> **Extracted data**
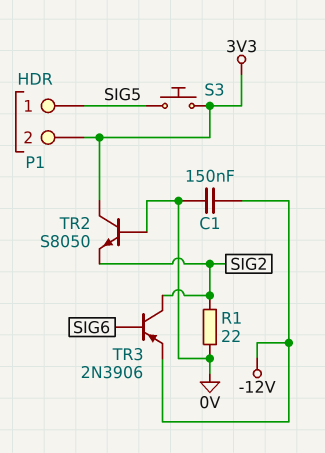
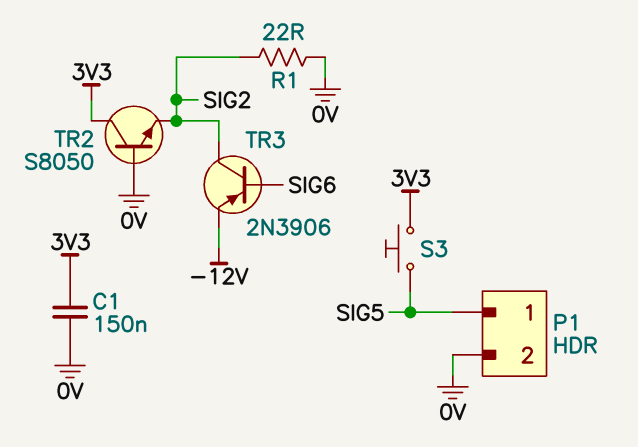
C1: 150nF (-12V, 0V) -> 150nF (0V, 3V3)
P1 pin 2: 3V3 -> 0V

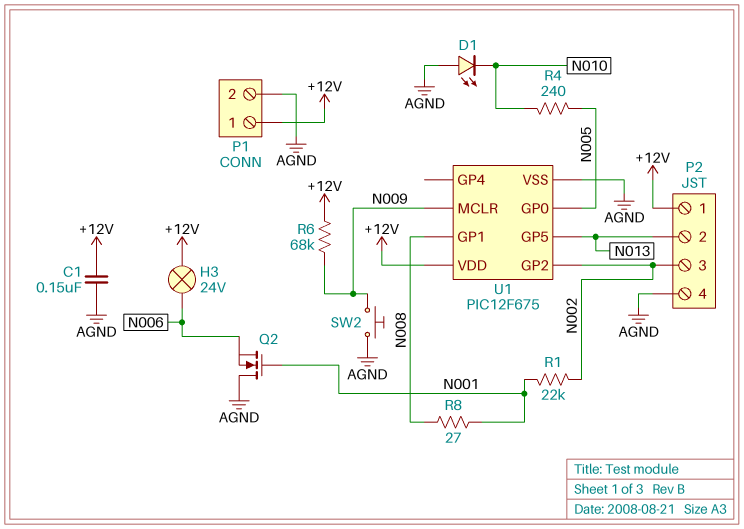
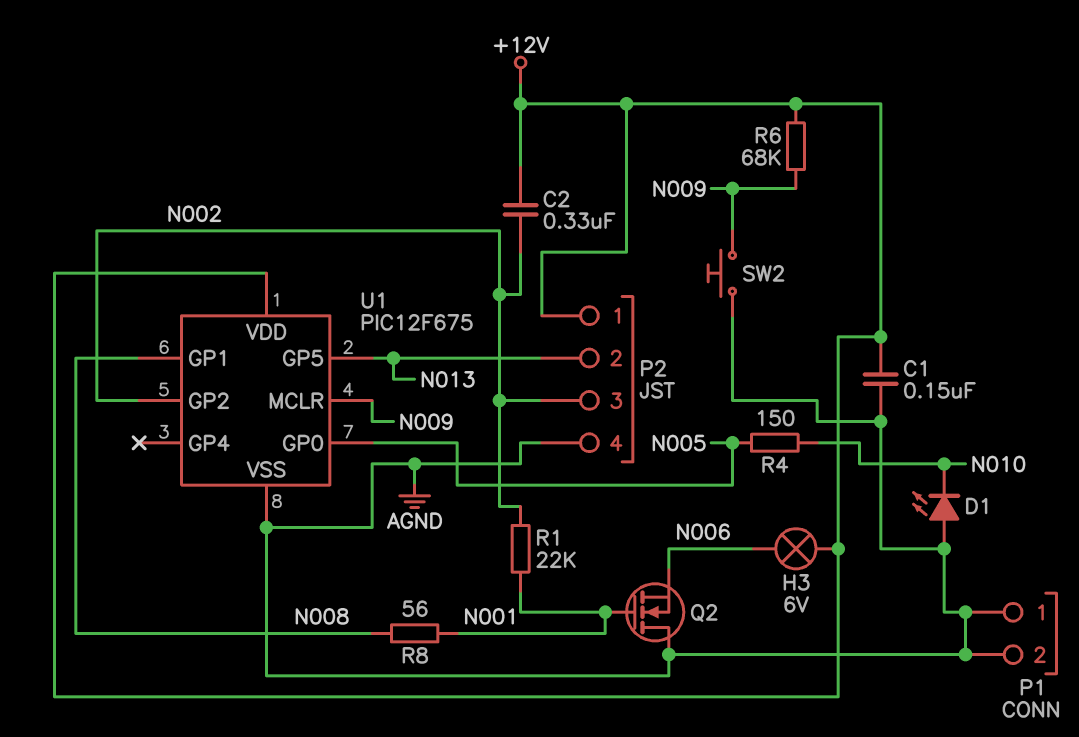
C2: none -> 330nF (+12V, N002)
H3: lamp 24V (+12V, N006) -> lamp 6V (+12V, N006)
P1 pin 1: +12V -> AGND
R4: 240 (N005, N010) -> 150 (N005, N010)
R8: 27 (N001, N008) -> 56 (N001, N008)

> **Assignment**
Quote, word for word, every line starting at the one that contains "H3: lamp 24V" and ending with the final line of the entries.

> **Solution for this problem**
H3: lamp 24V (+12V, N006) -> lamp 6V (+12V, N006)
P1 pin 1: +12V -> AGND
R4: 240 (N005, N010) -> 150 (N005, N010)
R8: 27 (N001, N008) -> 56 (N001, N008)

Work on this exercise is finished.